ASSIGNMENT – All lines in the entries below that hold "none" make up the answer.

(Structured diff data)

Start of Block

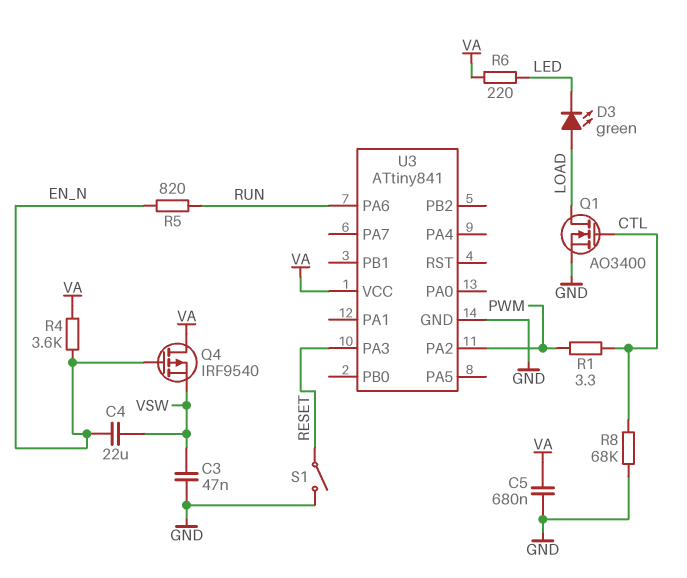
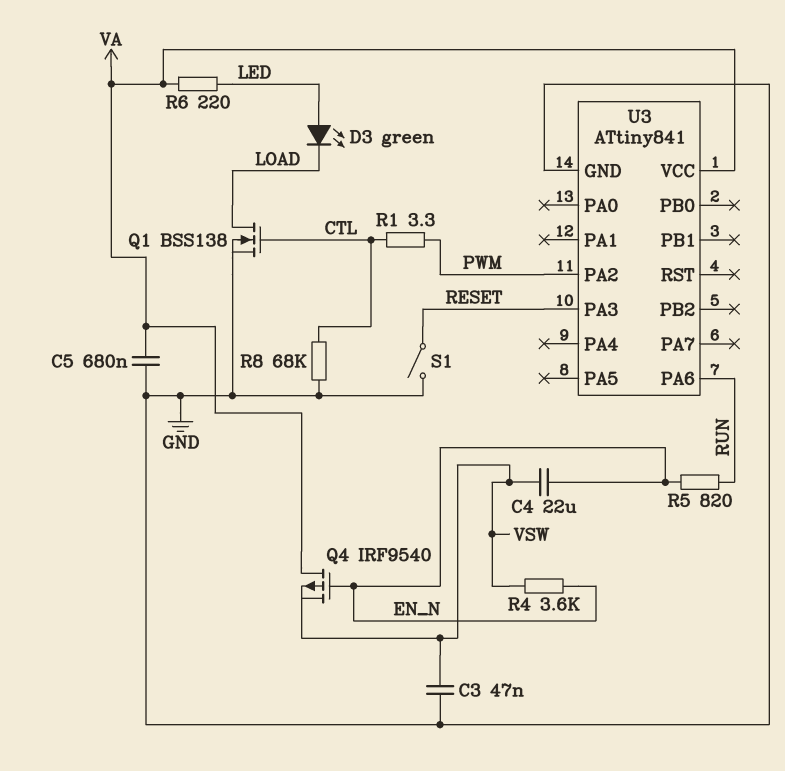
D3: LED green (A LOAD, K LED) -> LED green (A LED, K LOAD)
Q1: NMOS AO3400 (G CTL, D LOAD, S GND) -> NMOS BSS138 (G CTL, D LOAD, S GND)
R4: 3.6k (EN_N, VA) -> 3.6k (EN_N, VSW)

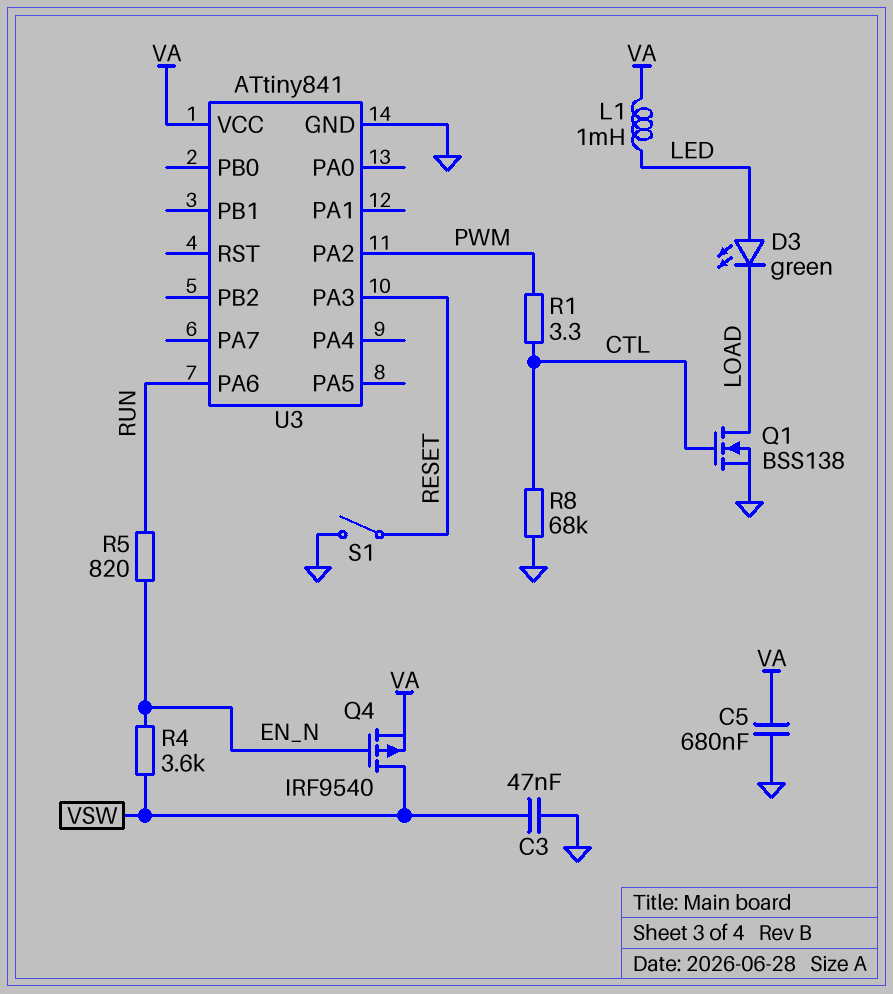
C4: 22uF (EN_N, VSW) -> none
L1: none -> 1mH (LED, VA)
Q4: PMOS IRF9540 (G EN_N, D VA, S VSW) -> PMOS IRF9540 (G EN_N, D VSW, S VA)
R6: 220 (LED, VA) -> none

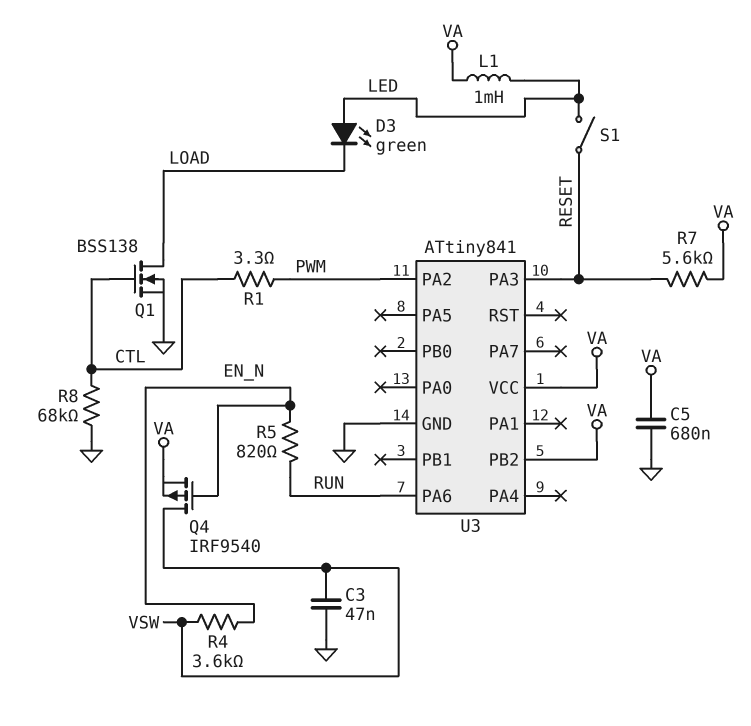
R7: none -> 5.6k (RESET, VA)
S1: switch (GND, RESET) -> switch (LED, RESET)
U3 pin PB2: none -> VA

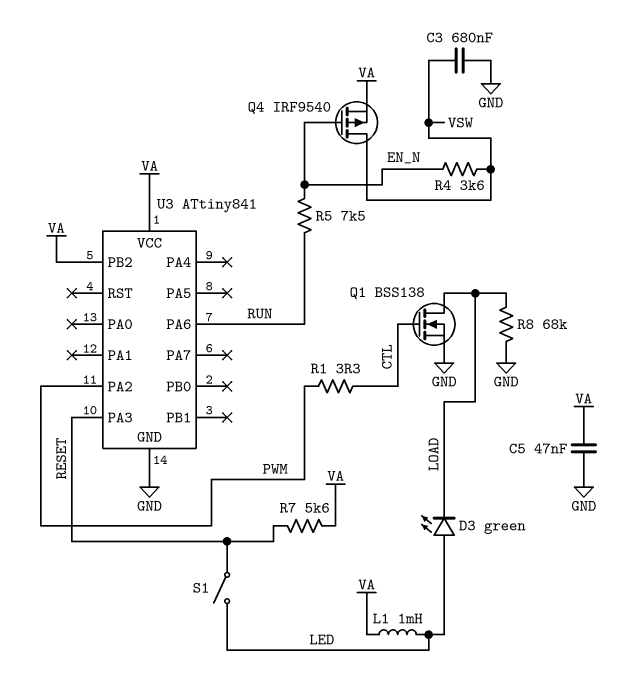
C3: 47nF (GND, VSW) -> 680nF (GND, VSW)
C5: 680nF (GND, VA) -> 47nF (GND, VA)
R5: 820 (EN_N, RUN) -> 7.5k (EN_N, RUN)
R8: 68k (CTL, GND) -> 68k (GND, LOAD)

End of Block

PROBLEM SOLUTION –
C4: 22uF (EN_N, VSW) -> none
L1: none -> 1mH (LED, VA)
R6: 220 (LED, VA) -> none
R7: none -> 5.6k (RESET, VA)
U3 pin PB2: none -> VA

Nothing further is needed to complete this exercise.